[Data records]
****

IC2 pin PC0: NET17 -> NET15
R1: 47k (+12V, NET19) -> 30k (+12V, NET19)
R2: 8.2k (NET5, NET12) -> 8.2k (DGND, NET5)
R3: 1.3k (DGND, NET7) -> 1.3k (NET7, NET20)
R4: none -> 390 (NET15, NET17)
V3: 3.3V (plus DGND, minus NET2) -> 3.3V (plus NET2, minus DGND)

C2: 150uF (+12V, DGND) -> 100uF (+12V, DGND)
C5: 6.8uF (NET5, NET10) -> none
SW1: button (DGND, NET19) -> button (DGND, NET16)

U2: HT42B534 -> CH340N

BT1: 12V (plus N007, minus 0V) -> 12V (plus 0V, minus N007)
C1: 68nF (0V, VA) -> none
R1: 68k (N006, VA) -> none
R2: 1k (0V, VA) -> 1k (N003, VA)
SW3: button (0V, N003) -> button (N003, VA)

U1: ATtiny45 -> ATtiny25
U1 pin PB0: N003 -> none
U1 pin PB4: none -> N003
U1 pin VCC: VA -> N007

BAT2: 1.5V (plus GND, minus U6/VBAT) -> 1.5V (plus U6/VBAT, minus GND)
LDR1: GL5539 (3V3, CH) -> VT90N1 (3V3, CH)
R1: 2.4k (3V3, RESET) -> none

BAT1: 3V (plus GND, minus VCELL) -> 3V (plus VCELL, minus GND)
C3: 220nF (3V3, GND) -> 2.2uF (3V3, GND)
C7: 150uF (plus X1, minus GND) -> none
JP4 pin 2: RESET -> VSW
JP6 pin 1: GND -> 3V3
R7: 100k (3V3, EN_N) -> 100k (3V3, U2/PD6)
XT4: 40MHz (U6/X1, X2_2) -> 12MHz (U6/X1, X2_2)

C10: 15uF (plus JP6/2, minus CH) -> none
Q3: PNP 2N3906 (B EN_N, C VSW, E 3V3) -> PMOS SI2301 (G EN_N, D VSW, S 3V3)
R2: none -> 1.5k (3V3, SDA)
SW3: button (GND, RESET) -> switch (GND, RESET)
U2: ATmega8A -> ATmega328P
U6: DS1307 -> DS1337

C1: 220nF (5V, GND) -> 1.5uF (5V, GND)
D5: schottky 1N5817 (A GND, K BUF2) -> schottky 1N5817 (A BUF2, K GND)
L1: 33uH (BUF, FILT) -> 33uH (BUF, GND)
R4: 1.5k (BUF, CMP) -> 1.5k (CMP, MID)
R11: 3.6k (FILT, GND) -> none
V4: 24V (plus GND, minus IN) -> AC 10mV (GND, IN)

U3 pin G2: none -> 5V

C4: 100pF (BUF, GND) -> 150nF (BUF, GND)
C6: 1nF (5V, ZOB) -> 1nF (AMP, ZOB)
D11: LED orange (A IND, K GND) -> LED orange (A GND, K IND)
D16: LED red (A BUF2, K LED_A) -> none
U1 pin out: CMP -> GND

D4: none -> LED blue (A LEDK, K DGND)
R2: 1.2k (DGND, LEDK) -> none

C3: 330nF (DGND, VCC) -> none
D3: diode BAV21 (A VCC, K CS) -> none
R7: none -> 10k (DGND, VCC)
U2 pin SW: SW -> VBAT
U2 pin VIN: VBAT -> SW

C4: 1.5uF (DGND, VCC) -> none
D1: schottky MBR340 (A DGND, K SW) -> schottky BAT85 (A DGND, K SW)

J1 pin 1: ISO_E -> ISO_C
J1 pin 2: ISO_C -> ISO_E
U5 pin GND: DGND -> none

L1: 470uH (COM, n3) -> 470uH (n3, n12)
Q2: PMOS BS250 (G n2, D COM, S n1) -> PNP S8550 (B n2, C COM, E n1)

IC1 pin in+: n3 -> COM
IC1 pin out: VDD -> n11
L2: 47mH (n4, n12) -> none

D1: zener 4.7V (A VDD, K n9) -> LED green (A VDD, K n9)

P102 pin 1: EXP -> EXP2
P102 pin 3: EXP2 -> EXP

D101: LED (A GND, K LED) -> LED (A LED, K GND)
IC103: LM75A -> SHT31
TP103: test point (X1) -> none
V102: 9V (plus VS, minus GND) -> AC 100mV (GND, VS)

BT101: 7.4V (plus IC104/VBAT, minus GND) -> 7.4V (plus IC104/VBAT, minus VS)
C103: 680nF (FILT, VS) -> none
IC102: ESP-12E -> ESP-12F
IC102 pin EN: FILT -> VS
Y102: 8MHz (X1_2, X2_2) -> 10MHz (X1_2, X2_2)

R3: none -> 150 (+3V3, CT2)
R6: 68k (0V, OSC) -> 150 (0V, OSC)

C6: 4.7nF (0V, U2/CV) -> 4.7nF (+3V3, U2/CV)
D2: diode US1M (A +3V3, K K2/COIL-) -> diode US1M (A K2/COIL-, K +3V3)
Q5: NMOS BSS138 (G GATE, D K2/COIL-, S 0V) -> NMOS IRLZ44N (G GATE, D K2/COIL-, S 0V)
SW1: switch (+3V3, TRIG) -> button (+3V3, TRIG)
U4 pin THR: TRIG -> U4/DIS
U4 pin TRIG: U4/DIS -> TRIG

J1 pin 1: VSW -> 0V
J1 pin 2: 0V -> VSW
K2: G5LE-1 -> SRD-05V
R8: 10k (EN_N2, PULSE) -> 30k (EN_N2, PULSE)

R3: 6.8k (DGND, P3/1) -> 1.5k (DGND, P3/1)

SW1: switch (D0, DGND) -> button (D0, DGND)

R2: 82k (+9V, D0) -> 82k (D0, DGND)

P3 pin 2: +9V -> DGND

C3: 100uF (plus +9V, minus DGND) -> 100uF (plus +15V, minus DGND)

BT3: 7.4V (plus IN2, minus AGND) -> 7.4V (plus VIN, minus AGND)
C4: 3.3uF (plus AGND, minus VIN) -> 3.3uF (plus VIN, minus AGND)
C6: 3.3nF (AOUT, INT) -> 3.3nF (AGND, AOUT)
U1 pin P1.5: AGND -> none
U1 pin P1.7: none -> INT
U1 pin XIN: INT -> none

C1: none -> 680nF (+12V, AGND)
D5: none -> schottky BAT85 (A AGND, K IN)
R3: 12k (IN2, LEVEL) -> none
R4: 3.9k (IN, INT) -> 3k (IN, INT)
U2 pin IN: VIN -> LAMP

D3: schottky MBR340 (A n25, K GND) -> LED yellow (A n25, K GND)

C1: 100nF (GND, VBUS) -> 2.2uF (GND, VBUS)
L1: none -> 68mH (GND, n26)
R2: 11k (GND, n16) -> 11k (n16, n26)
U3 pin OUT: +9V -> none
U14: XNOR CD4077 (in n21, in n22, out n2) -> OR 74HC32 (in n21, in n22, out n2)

****

:: WORK INSTRUCTION ::
All of the entries above should be written out again exactly.

:: WRITTEN SOLUTION ::
IC2 pin PC0: NET17 -> NET15
R1: 47k (+12V, NET19) -> 30k (+12V, NET19)
R2: 8.2k (NET5, NET12) -> 8.2k (DGND, NET5)
R3: 1.3k (DGND, NET7) -> 1.3k (NET7, NET20)
R4: none -> 390 (NET15, NET17)
V3: 3.3V (plus DGND, minus NET2) -> 3.3V (plus NET2, minus DGND)

C2: 150uF (+12V, DGND) -> 100uF (+12V, DGND)
C5: 6.8uF (NET5, NET10) -> none
SW1: button (DGND, NET19) -> button (DGND, NET16)

U2: HT42B534 -> CH340N

BT1: 12V (plus N007, minus 0V) -> 12V (plus 0V, minus N007)
C1: 68nF (0V, VA) -> none
R1: 68k (N006, VA) -> none
R2: 1k (0V, VA) -> 1k (N003, VA)
SW3: button (0V, N003) -> button (N003, VA)

U1: ATtiny45 -> ATtiny25
U1 pin PB0: N003 -> none
U1 pin PB4: none -> N003
U1 pin VCC: VA -> N007

BAT2: 1.5V (plus GND, minus U6/VBAT) -> 1.5V (plus U6/VBAT, minus GND)
LDR1: GL5539 (3V3, CH) -> VT90N1 (3V3, CH)
R1: 2.4k (3V3, RESET) -> none

BAT1: 3V (plus GND, minus VCELL) -> 3V (plus VCELL, minus GND)
C3: 220nF (3V3, GND) -> 2.2uF (3V3, GND)
C7: 150uF (plus X1, minus GND) -> none
JP4 pin 2: RESET -> VSW
JP6 pin 1: GND -> 3V3
R7: 100k (3V3, EN_N) -> 100k (3V3, U2/PD6)
XT4: 40MHz (U6/X1, X2_2) -> 12MHz (U6/X1, X2_2)

C10: 15uF (plus JP6/2, minus CH) -> none
Q3: PNP 2N3906 (B EN_N, C VSW, E 3V3) -> PMOS SI2301 (G EN_N, D VSW, S 3V3)
R2: none -> 1.5k (3V3, SDA)
SW3: button (GND, RESET) -> switch (GND, RESET)
U2: ATmega8A -> ATmega328P
U6: DS1307 -> DS1337

C1: 220nF (5V, GND) -> 1.5uF (5V, GND)
D5: schottky 1N5817 (A GND, K BUF2) -> schottky 1N5817 (A BUF2, K GND)
L1: 33uH (BUF, FILT) -> 33uH (BUF, GND)
R4: 1.5k (BUF, CMP) -> 1.5k (CMP, MID)
R11: 3.6k (FILT, GND) -> none
V4: 24V (plus GND, minus IN) -> AC 10mV (GND, IN)

U3 pin G2: none -> 5V

C4: 100pF (BUF, GND) -> 150nF (BUF, GND)
C6: 1nF (5V, ZOB) -> 1nF (AMP, ZOB)
D11: LED orange (A IND, K GND) -> LED orange (A GND, K IND)
D16: LED red (A BUF2, K LED_A) -> none
U1 pin out: CMP -> GND

D4: none -> LED blue (A LEDK, K DGND)
R2: 1.2k (DGND, LEDK) -> none

C3: 330nF (DGND, VCC) -> none
D3: diode BAV21 (A VCC, K CS) -> none
R7: none -> 10k (DGND, VCC)
U2 pin SW: SW -> VBAT
U2 pin VIN: VBAT -> SW

C4: 1.5uF (DGND, VCC) -> none
D1: schottky MBR340 (A DGND, K SW) -> schottky BAT85 (A DGND, K SW)

J1 pin 1: ISO_E -> ISO_C
J1 pin 2: ISO_C -> ISO_E
U5 pin GND: DGND -> none

L1: 470uH (COM, n3) -> 470uH (n3, n12)
Q2: PMOS BS250 (G n2, D COM, S n1) -> PNP S8550 (B n2, C COM, E n1)

IC1 pin in+: n3 -> COM
IC1 pin out: VDD -> n11
L2: 47mH (n4, n12) -> none

D1: zener 4.7V (A VDD, K n9) -> LED green (A VDD, K n9)

P102 pin 1: EXP -> EXP2
P102 pin 3: EXP2 -> EXP

D101: LED (A GND, K LED) -> LED (A LED, K GND)
IC103: LM75A -> SHT31
TP103: test point (X1) -> none
V102: 9V (plus VS, minus GND) -> AC 100mV (GND, VS)

BT101: 7.4V (plus IC104/VBAT, minus GND) -> 7.4V (plus IC104/VBAT, minus VS)
C103: 680nF (FILT, VS) -> none
IC102: ESP-12E -> ESP-12F
IC102 pin EN: FILT -> VS
Y102: 8MHz (X1_2, X2_2) -> 10MHz (X1_2, X2_2)

R3: none -> 150 (+3V3, CT2)
R6: 68k (0V, OSC) -> 150 (0V, OSC)

C6: 4.7nF (0V, U2/CV) -> 4.7nF (+3V3, U2/CV)
D2: diode US1M (A +3V3, K K2/COIL-) -> diode US1M (A K2/COIL-, K +3V3)
Q5: NMOS BSS138 (G GATE, D K2/COIL-, S 0V) -> NMOS IRLZ44N (G GATE, D K2/COIL-, S 0V)
SW1: switch (+3V3, TRIG) -> button (+3V3, TRIG)
U4 pin THR: TRIG -> U4/DIS
U4 pin TRIG: U4/DIS -> TRIG

J1 pin 1: VSW -> 0V
J1 pin 2: 0V -> VSW
K2: G5LE-1 -> SRD-05V
R8: 10k (EN_N2, PULSE) -> 30k (EN_N2, PULSE)

R3: 6.8k (DGND, P3/1) -> 1.5k (DGND, P3/1)

SW1: switch (D0, DGND) -> button (D0, DGND)

R2: 82k (+9V, D0) -> 82k (D0, DGND)

P3 pin 2: +9V -> DGND

C3: 100uF (plus +9V, minus DGND) -> 100uF (plus +15V, minus DGND)

BT3: 7.4V (plus IN2, minus AGND) -> 7.4V (plus VIN, minus AGND)
C4: 3.3uF (plus AGND, minus VIN) -> 3.3uF (plus VIN, minus AGND)
C6: 3.3nF (AOUT, INT) -> 3.3nF (AGND, AOUT)
U1 pin P1.5: AGND -> none
U1 pin P1.7: none -> INT
U1 pin XIN: INT -> none

C1: none -> 680nF (+12V, AGND)
D5: none -> schottky BAT85 (A AGND, K IN)
R3: 12k (IN2, LEVEL) -> none
R4: 3.9k (IN, INT) -> 3k (IN, INT)
U2 pin IN: VIN -> LAMP

D3: schottky MBR340 (A n25, K GND) -> LED yellow (A n25, K GND)

C1: 100nF (GND, VBUS) -> 2.2uF (GND, VBUS)
L1: none -> 68mH (GND, n26)
R2: 11k (GND, n16) -> 11k (n16, n26)
U3 pin OUT: +9V -> none
U14: XNOR CD4077 (in n21, in n22, out n2) -> OR 74HC32 (in n21, in n22, out n2)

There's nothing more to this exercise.